Recorded data:
+++

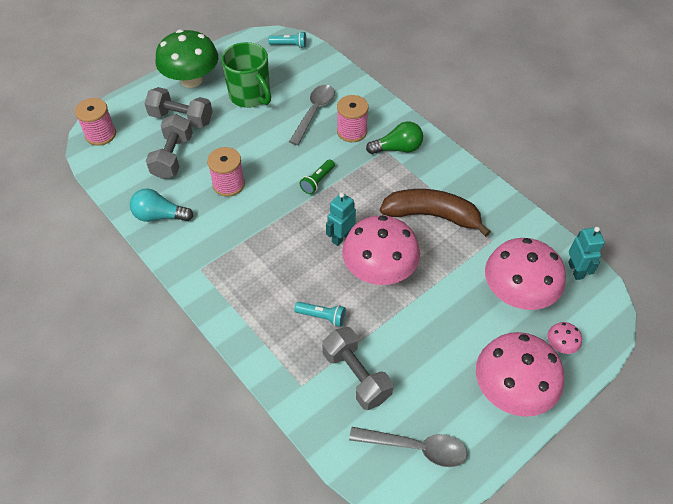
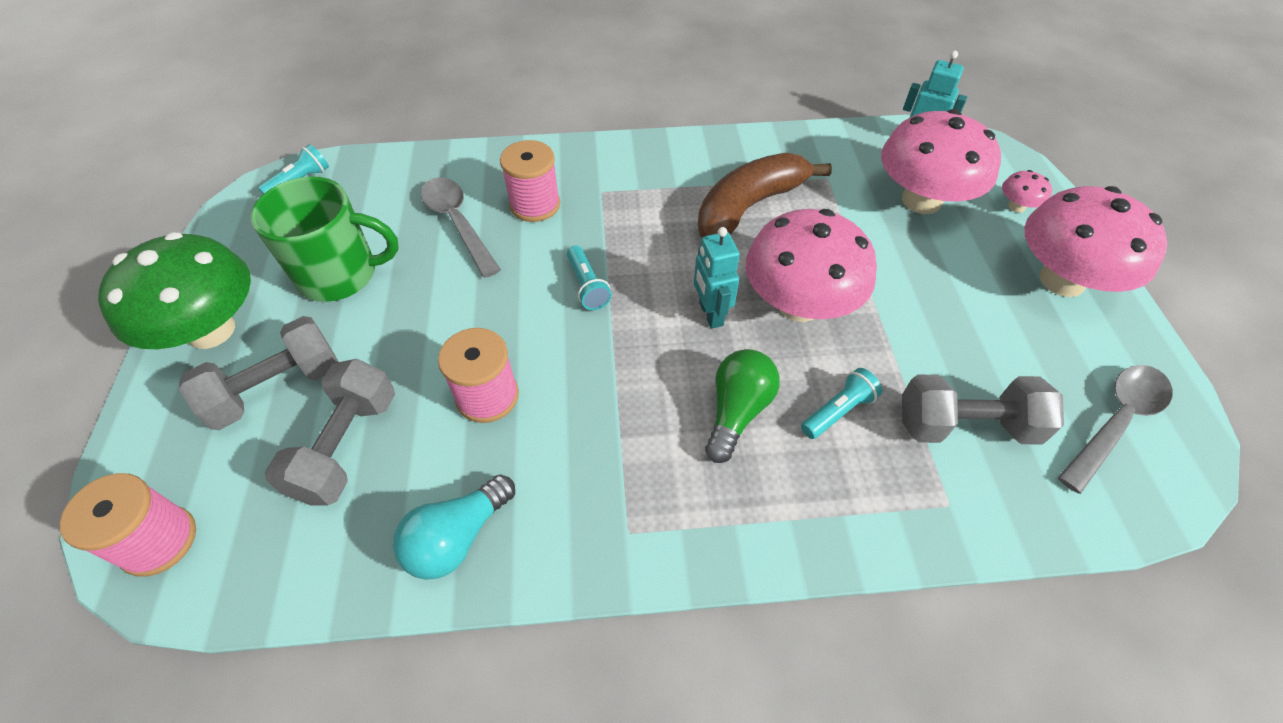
camera: 55 degrees left, 0 degrees up
grey dumbbell [146,114,193,179] -> grey dumbbell turned 60 degrees clockwise [265,359,395,505]
green flashlight [299,160,335,194] -> turquoise flashlight [567,246,612,310]
green light bulb [366,121,423,154] -> green light bulb moved to [705,349,780,463]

+++

Aim of the exercise:
With the pictures removed, return the full listing exactly as given.

Finished exercise:
camera: 55 degrees left, 0 degrees up
grey dumbbell [146,114,193,179] -> grey dumbbell turned 60 degrees clockwise [265,359,395,505]
green flashlight [299,160,335,194] -> turquoise flashlight [567,246,612,310]
green light bulb [366,121,423,154] -> green light bulb moved to [705,349,780,463]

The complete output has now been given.